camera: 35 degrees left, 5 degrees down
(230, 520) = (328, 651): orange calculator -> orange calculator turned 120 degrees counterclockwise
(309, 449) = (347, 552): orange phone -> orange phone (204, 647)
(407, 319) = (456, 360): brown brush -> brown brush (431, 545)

==

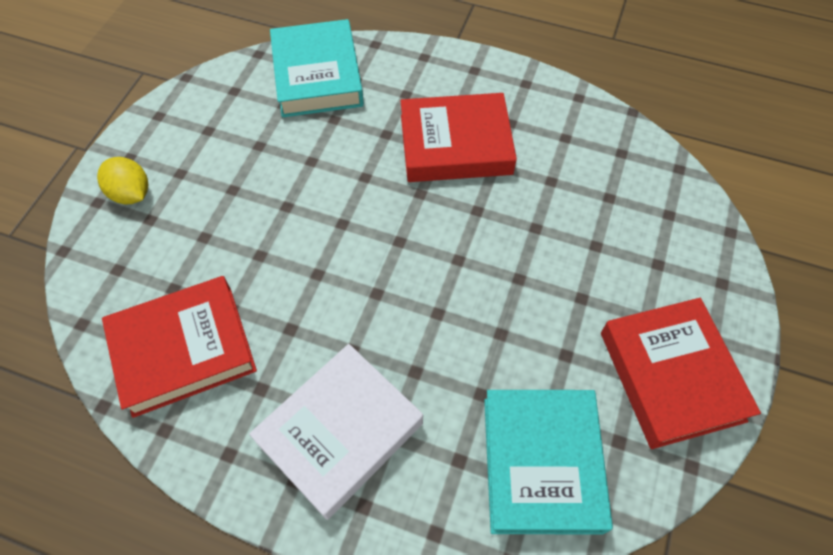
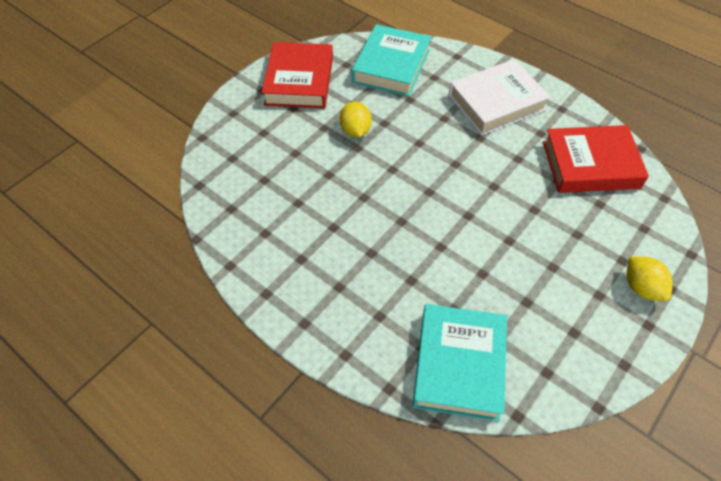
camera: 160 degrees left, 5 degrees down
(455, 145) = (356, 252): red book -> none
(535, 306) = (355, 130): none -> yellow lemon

==

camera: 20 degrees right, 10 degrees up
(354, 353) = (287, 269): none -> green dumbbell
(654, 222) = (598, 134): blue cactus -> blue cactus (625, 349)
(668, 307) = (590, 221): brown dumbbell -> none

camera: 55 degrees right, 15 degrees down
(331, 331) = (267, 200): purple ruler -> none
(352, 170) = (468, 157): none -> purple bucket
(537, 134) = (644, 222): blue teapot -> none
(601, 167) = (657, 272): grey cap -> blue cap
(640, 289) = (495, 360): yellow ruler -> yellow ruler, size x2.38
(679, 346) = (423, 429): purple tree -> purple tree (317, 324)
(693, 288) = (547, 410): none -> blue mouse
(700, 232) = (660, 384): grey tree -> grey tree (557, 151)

Assignment :: Where a line above holds the string "blue", show that line.

Output ::
(654, 222) = (598, 134): blue cactus -> blue cactus (625, 349)
(537, 134) = (644, 222): blue teapot -> none
(601, 167) = (657, 272): grey cap -> blue cap
(693, 288) = (547, 410): none -> blue mouse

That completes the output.